Data for processing: Begin

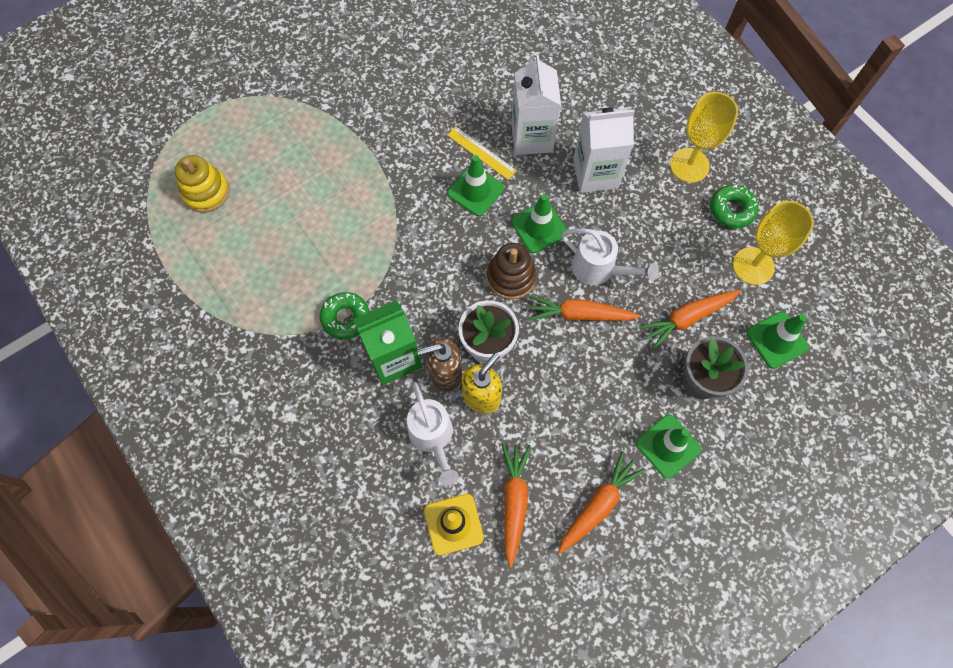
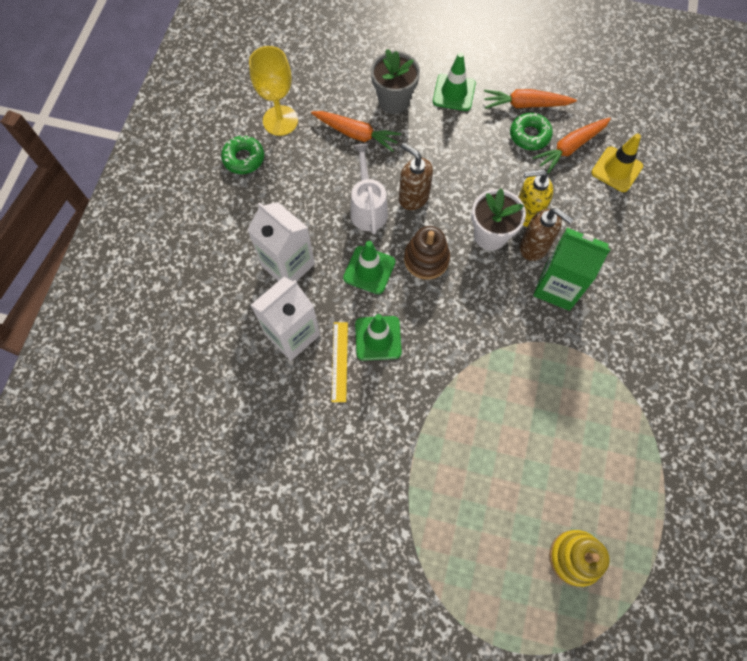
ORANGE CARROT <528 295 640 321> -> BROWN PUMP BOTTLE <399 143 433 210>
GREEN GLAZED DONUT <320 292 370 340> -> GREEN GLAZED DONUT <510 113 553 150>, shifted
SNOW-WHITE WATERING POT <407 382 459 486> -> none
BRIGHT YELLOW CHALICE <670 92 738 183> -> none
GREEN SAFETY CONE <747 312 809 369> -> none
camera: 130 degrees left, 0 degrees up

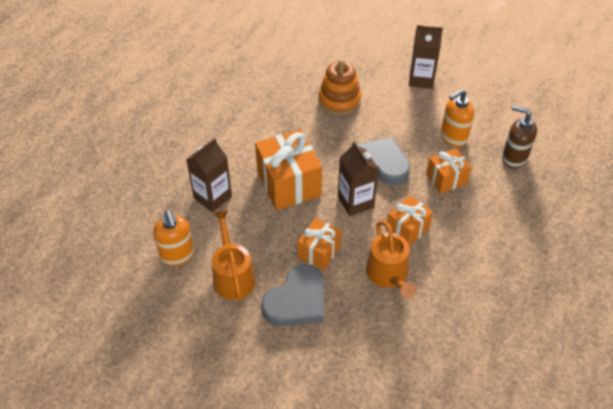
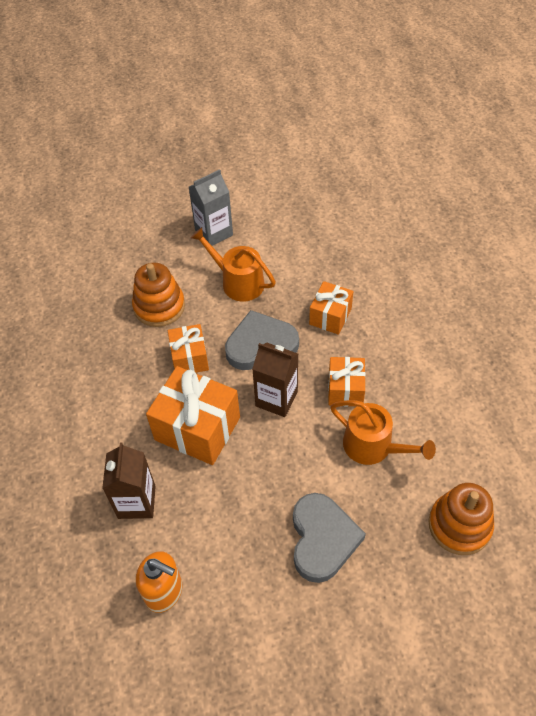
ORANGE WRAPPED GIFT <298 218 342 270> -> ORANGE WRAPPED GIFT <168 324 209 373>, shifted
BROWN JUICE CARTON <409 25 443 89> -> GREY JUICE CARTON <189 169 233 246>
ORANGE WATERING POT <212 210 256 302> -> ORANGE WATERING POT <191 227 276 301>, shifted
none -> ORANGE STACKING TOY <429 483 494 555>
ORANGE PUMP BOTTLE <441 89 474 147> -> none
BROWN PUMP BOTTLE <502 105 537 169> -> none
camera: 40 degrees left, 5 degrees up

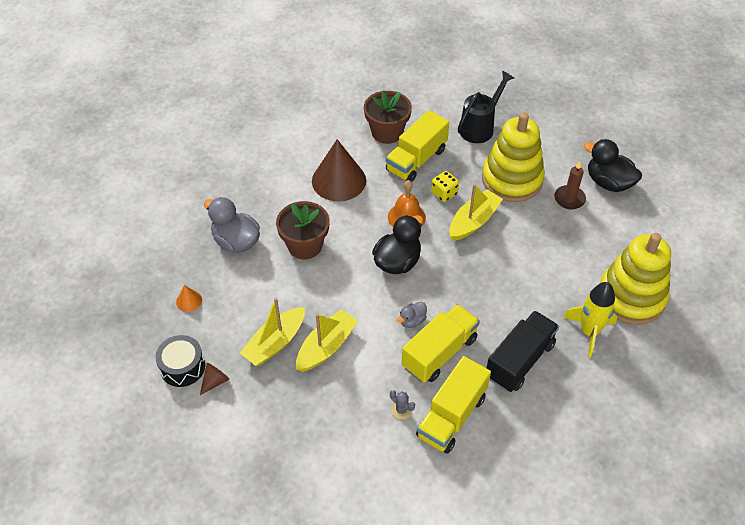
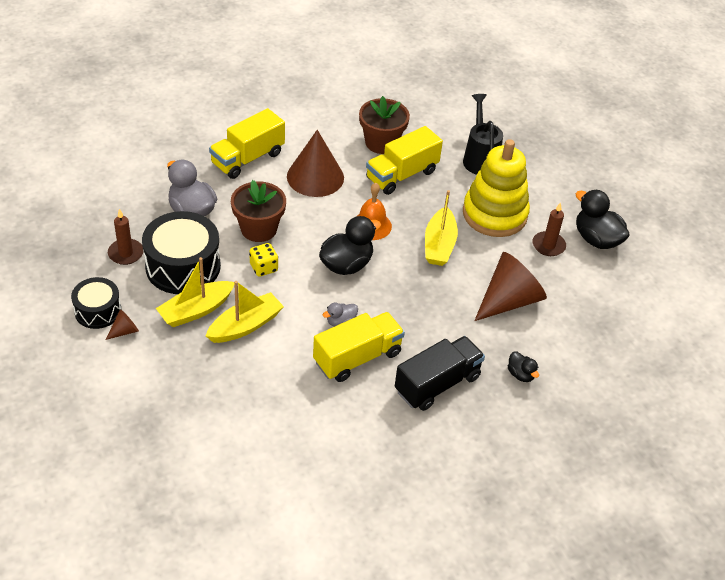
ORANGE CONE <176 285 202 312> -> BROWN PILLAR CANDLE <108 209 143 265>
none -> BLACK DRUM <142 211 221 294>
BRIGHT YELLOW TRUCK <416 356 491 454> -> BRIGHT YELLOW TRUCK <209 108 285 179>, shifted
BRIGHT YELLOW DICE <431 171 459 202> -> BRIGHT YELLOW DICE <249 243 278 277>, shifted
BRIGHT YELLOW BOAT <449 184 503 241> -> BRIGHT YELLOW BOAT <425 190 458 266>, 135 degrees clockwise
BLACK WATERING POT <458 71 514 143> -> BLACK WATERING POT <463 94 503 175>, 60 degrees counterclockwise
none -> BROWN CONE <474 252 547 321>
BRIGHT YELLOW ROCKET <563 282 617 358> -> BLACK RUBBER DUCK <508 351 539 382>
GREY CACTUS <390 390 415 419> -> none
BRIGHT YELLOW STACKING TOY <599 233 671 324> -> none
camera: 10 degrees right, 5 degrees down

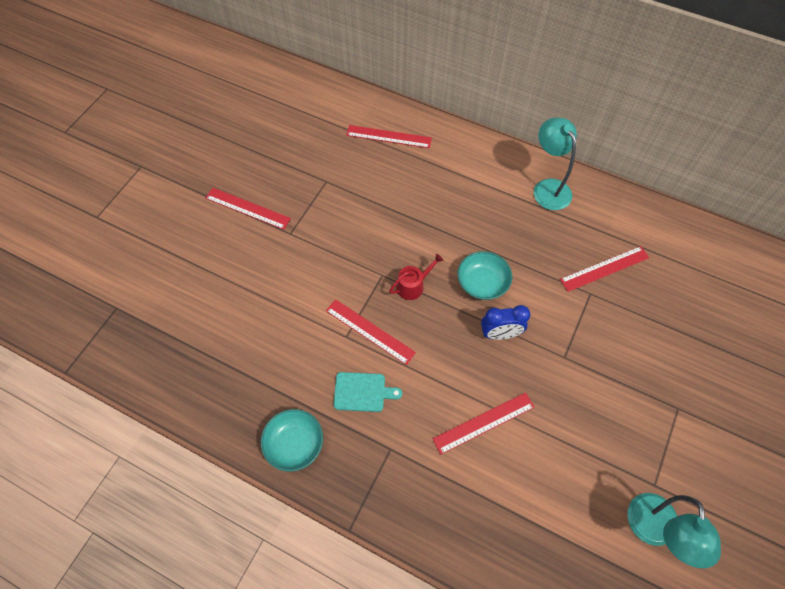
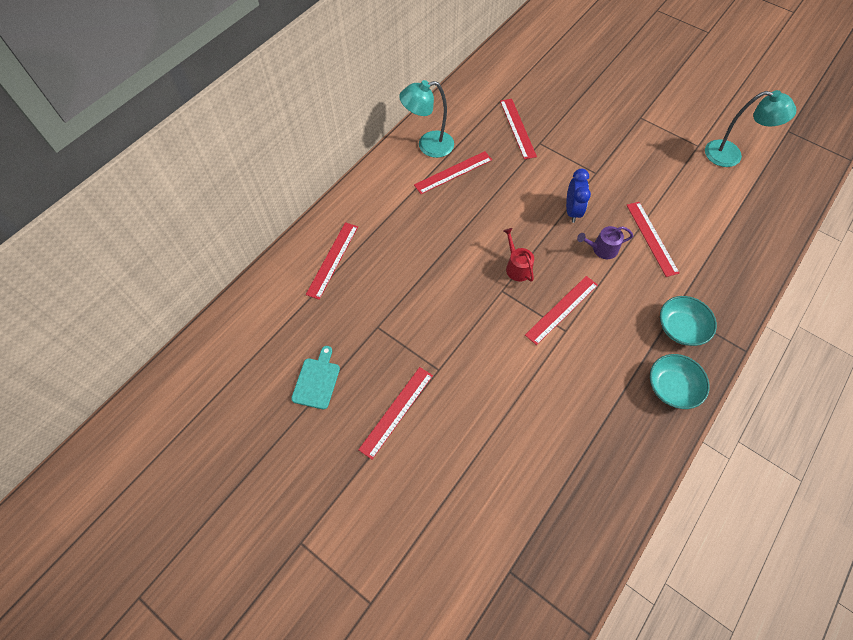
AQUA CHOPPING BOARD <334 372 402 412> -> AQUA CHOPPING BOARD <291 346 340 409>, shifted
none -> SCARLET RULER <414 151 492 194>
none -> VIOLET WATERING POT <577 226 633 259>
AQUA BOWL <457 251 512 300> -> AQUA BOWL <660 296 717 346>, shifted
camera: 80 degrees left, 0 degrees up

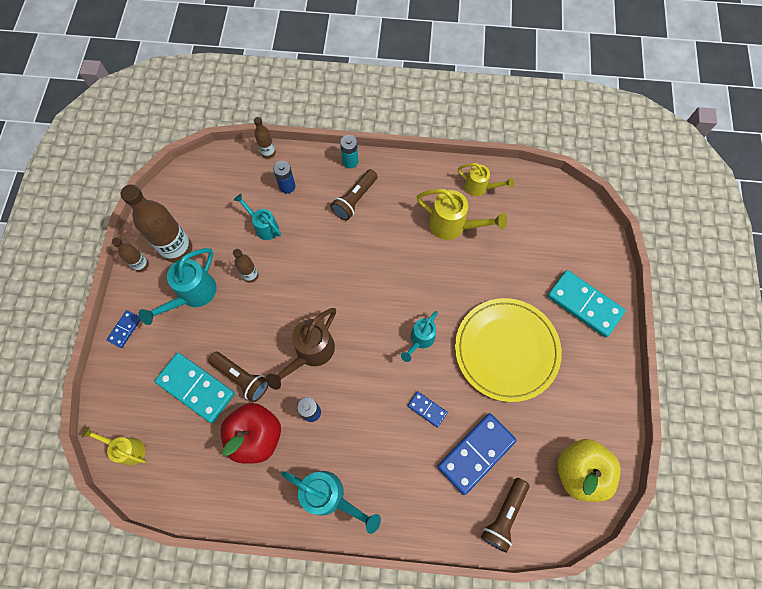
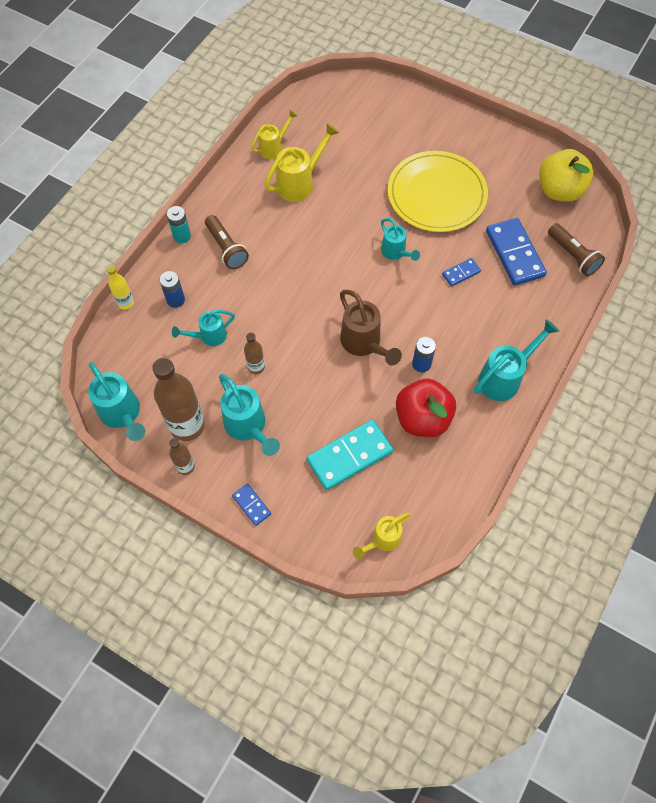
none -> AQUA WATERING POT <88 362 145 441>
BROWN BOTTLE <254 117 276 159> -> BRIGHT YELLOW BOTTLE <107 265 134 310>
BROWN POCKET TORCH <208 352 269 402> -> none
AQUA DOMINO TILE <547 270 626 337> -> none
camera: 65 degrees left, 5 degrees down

Data for processing: End

Exercise objective
Please retype exactly the lines from the one containing "BRIGHT YELLOW BOAT <449" to the last line of the records above, both included, without any pictures.

Exercise solution
BRIGHT YELLOW BOAT <449 184 503 241> -> BRIGHT YELLOW BOAT <425 190 458 266>, 135 degrees clockwise
BLACK WATERING POT <458 71 514 143> -> BLACK WATERING POT <463 94 503 175>, 60 degrees counterclockwise
none -> BROWN CONE <474 252 547 321>
BRIGHT YELLOW ROCKET <563 282 617 358> -> BLACK RUBBER DUCK <508 351 539 382>
GREY CACTUS <390 390 415 419> -> none
BRIGHT YELLOW STACKING TOY <599 233 671 324> -> none
camera: 10 degrees right, 5 degrees down

AQUA CHOPPING BOARD <334 372 402 412> -> AQUA CHOPPING BOARD <291 346 340 409>, shifted
none -> SCARLET RULER <414 151 492 194>
none -> VIOLET WATERING POT <577 226 633 259>
AQUA BOWL <457 251 512 300> -> AQUA BOWL <660 296 717 346>, shifted
camera: 80 degrees left, 0 degrees up

none -> AQUA WATERING POT <88 362 145 441>
BROWN BOTTLE <254 117 276 159> -> BRIGHT YELLOW BOTTLE <107 265 134 310>
BROWN POCKET TORCH <208 352 269 402> -> none
AQUA DOMINO TILE <547 270 626 337> -> none
camera: 65 degrees left, 5 degrees down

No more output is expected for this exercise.